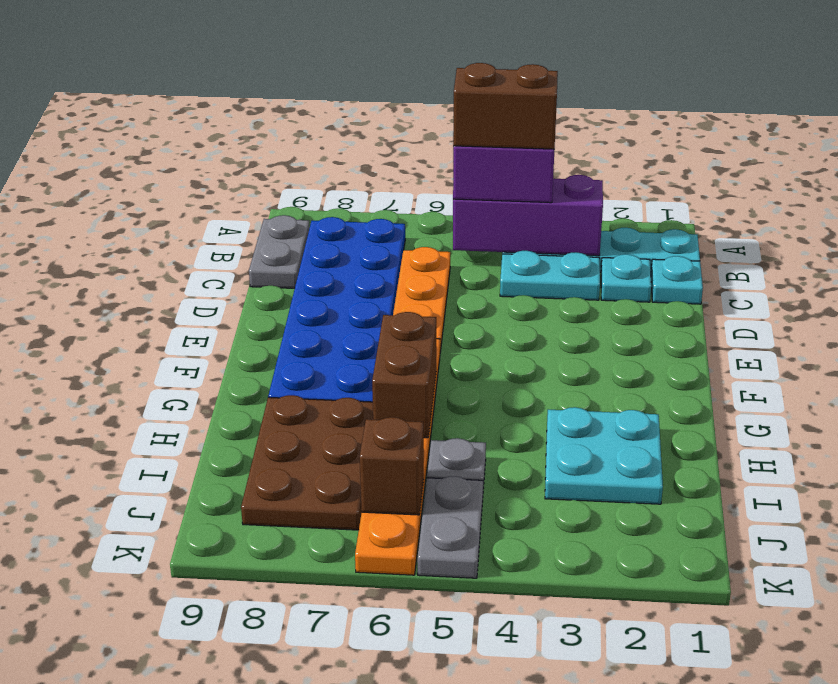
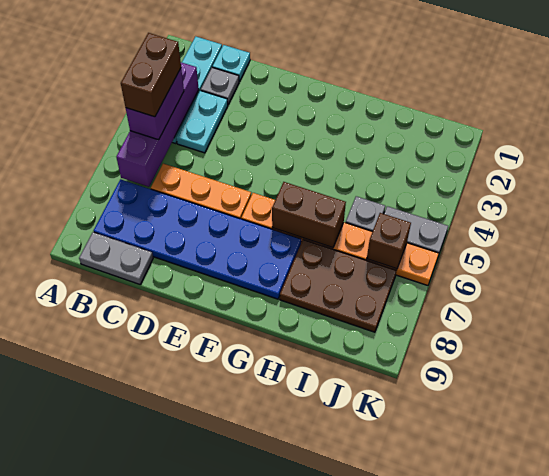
purple brick B3:B5 level 2 -> purple brick B3:B6 level 2
cyan plate C2 level 1 -> grey plate C2 level 1
cyan plate H2:I3 level 1 -> none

What the task asks.
Retype the whole listing exactly. Do not include the pictures.

Answer box.
purple brick B3:B5 level 2 -> purple brick B3:B6 level 2
cyan plate C2 level 1 -> grey plate C2 level 1
cyan plate H2:I3 level 1 -> none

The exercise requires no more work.